• [TASK DESCRIPTION]
All of the data should be restated word for word.

[Collected data entries]

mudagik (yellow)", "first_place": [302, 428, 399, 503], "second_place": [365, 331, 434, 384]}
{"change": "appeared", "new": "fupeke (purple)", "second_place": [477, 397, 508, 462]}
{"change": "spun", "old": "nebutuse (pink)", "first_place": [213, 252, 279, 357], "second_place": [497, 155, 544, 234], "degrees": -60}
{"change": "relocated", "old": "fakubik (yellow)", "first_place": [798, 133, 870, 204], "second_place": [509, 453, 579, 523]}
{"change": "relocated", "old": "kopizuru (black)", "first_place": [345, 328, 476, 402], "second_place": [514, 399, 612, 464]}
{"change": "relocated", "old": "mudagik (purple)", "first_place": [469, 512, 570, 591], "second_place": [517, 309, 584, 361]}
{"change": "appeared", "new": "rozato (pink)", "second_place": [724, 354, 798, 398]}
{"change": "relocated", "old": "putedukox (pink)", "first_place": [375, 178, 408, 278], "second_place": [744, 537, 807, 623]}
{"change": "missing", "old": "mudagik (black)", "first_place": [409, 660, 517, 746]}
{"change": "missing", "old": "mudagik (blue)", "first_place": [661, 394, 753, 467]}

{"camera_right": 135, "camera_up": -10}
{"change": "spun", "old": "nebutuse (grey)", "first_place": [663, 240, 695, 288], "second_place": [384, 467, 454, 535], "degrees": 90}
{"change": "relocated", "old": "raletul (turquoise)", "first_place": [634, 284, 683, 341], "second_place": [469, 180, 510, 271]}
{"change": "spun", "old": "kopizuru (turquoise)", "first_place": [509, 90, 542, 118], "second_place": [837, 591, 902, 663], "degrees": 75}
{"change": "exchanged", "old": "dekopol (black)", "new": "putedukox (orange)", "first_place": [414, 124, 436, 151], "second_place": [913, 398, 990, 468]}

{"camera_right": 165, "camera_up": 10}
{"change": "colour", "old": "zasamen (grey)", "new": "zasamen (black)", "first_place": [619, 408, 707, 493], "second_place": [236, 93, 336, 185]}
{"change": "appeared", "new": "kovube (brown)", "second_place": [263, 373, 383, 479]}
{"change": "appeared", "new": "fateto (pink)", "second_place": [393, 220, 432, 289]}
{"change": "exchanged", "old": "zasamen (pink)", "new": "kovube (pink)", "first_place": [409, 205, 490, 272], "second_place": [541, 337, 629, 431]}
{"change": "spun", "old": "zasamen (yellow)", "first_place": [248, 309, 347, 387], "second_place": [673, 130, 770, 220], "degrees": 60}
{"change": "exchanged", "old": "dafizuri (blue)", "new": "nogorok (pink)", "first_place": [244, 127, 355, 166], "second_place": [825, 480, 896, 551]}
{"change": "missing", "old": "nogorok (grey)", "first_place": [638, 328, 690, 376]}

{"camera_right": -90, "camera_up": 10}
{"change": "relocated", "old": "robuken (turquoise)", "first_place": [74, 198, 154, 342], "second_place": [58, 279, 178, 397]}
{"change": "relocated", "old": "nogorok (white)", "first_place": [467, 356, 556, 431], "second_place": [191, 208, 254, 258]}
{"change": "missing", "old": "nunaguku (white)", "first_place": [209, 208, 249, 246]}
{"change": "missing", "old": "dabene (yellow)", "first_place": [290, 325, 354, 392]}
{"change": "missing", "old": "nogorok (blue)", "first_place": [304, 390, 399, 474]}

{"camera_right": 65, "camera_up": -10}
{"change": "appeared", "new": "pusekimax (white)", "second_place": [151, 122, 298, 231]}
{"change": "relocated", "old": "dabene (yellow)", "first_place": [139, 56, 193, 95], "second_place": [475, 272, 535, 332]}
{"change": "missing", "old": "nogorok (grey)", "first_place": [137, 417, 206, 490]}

• [ANSWER BOX]
mudagik (yellow)", "first_place": [302, 428, 399, 503], "second_place": [365, 331, 434, 384]}
{"change": "appeared", "new": "fupeke (purple)", "second_place": [477, 397, 508, 462]}
{"change": "spun", "old": "nebutuse (pink)", "first_place": [213, 252, 279, 357], "second_place": [497, 155, 544, 234], "degrees": -60}
{"change": "relocated", "old": "fakubik (yellow)", "first_place": [798, 133, 870, 204], "second_place": [509, 453, 579, 523]}
{"change": "relocated", "old": "kopizuru (black)", "first_place": [345, 328, 476, 402], "second_place": [514, 399, 612, 464]}
{"change": "relocated", "old": "mudagik (purple)", "first_place": [469, 512, 570, 591], "second_place": [517, 309, 584, 361]}
{"change": "appeared", "new": "rozato (pink)", "second_place": [724, 354, 798, 398]}
{"change": "relocated", "old": "putedukox (pink)", "first_place": [375, 178, 408, 278], "second_place": [744, 537, 807, 623]}
{"change": "missing", "old": "mudagik (black)", "first_place": [409, 660, 517, 746]}
{"change": "missing", "old": "mudagik (blue)", "first_place": [661, 394, 753, 467]}

{"camera_right": 135, "camera_up": -10}
{"change": "spun", "old": "nebutuse (grey)", "first_place": [663, 240, 695, 288], "second_place": [384, 467, 454, 535], "degrees": 90}
{"change": "relocated", "old": "raletul (turquoise)", "first_place": [634, 284, 683, 341], "second_place": [469, 180, 510, 271]}
{"change": "spun", "old": "kopizuru (turquoise)", "first_place": [509, 90, 542, 118], "second_place": [837, 591, 902, 663], "degrees": 75}
{"change": "exchanged", "old": "dekopol (black)", "new": "putedukox (orange)", "first_place": [414, 124, 436, 151], "second_place": [913, 398, 990, 468]}

{"camera_right": 165, "camera_up": 10}
{"change": "colour", "old": "zasamen (grey)", "new": "zasamen (black)", "first_place": [619, 408, 707, 493], "second_place": [236, 93, 336, 185]}
{"change": "appeared", "new": "kovube (brown)", "second_place": [263, 373, 383, 479]}
{"change": "appeared", "new": "fateto (pink)", "second_place": [393, 220, 432, 289]}
{"change": "exchanged", "old": "zasamen (pink)", "new": "kovube (pink)", "first_place": [409, 205, 490, 272], "second_place": [541, 337, 629, 431]}
{"change": "spun", "old": "zasamen (yellow)", "first_place": [248, 309, 347, 387], "second_place": [673, 130, 770, 220], "degrees": 60}
{"change": "exchanged", "old": "dafizuri (blue)", "new": "nogorok (pink)", "first_place": [244, 127, 355, 166], "second_place": [825, 480, 896, 551]}
{"change": "missing", "old": "nogorok (grey)", "first_place": [638, 328, 690, 376]}

{"camera_right": -90, "camera_up": 10}
{"change": "relocated", "old": "robuken (turquoise)", "first_place": [74, 198, 154, 342], "second_place": [58, 279, 178, 397]}
{"change": "relocated", "old": "nogorok (white)", "first_place": [467, 356, 556, 431], "second_place": [191, 208, 254, 258]}
{"change": "missing", "old": "nunaguku (white)", "first_place": [209, 208, 249, 246]}
{"change": "missing", "old": "dabene (yellow)", "first_place": [290, 325, 354, 392]}
{"change": "missing", "old": "nogorok (blue)", "first_place": [304, 390, 399, 474]}

{"camera_right": 65, "camera_up": -10}
{"change": "appeared", "new": "pusekimax (white)", "second_place": [151, 122, 298, 231]}
{"change": "relocated", "old": "dabene (yellow)", "first_place": [139, 56, 193, 95], "second_place": [475, 272, 535, 332]}
{"change": "missing", "old": "nogorok (grey)", "first_place": [137, 417, 206, 490]}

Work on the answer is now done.